- [EXERCISE AIM] The pictures are to be left out, and all remaining data is to be transcribed exactly as it appears.

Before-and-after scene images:
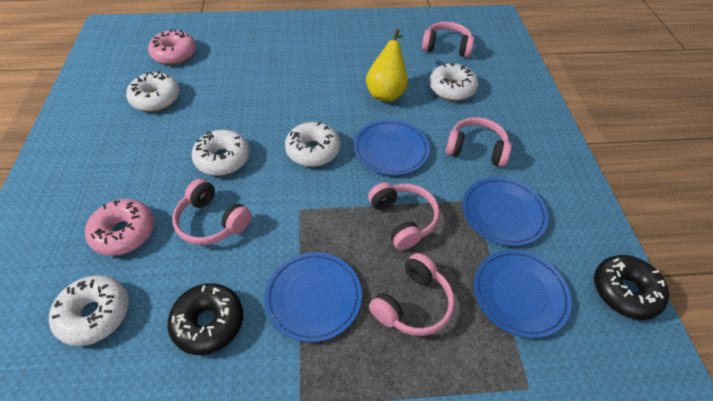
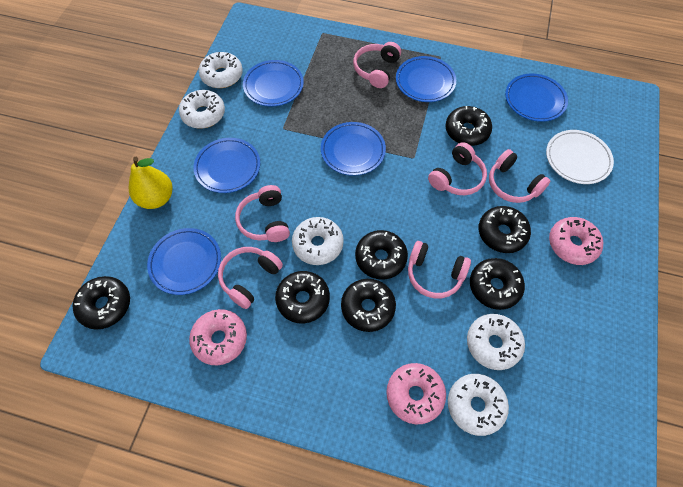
black donut: 2 -> 7
blue plate: 4 -> 6
pink donut: 2 -> 3
pink headphones: 5 -> 6
white plate: 0 -> 1

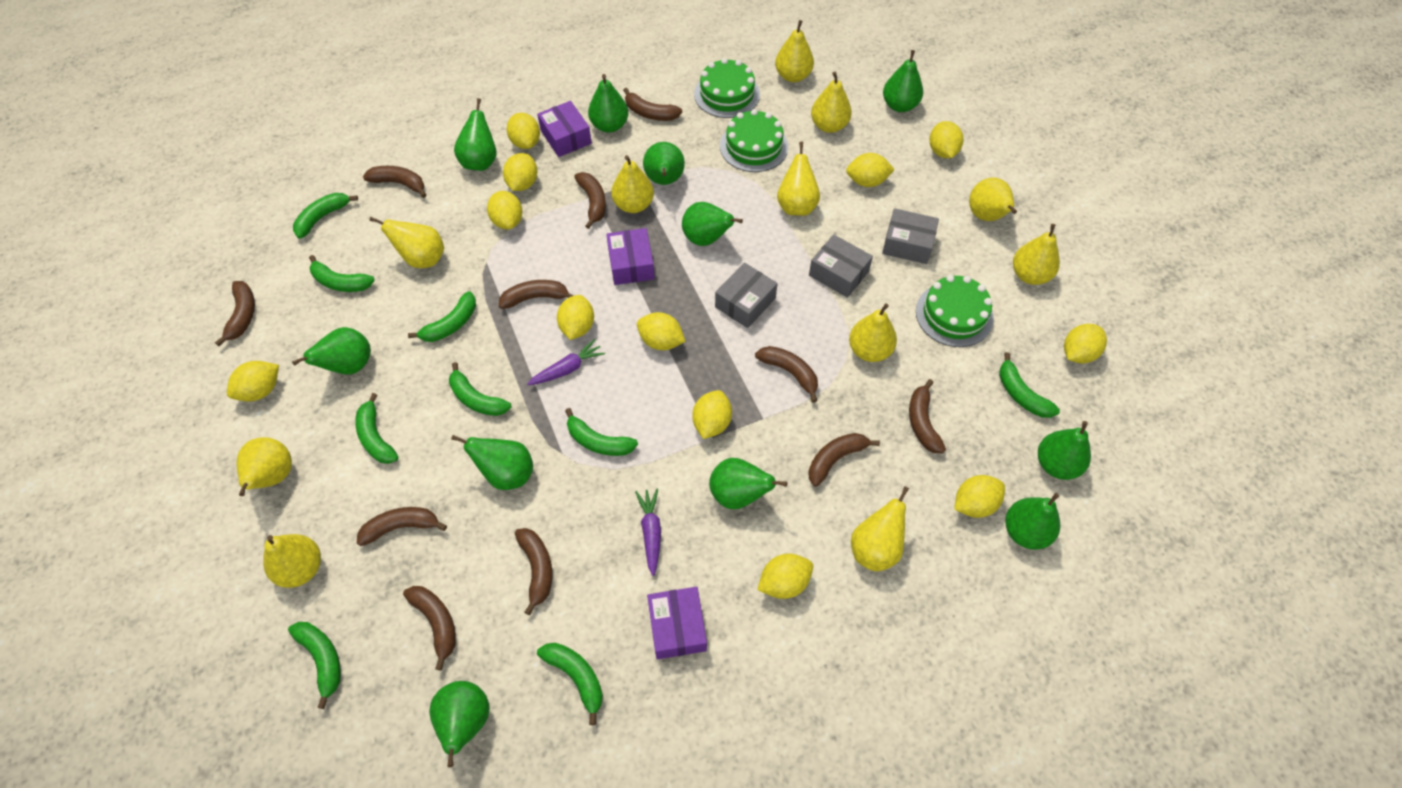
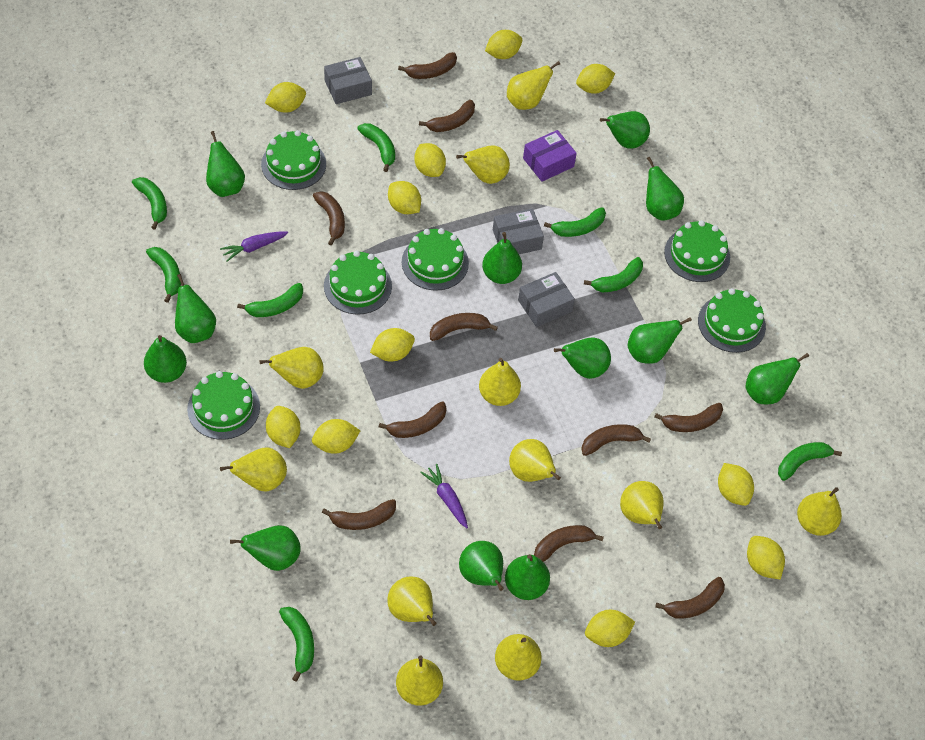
brown banana: 11 -> 10
green banana: 9 -> 8
green cake: 3 -> 6
green pear: 11 -> 12
purple box: 3 -> 1
yellow lemon: 12 -> 11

- [RESULT]
black donut: 2 -> 7
blue plate: 4 -> 6
pink donut: 2 -> 3
pink headphones: 5 -> 6
white plate: 0 -> 1

brown banana: 11 -> 10
green banana: 9 -> 8
green cake: 3 -> 6
green pear: 11 -> 12
purple box: 3 -> 1
yellow lemon: 12 -> 11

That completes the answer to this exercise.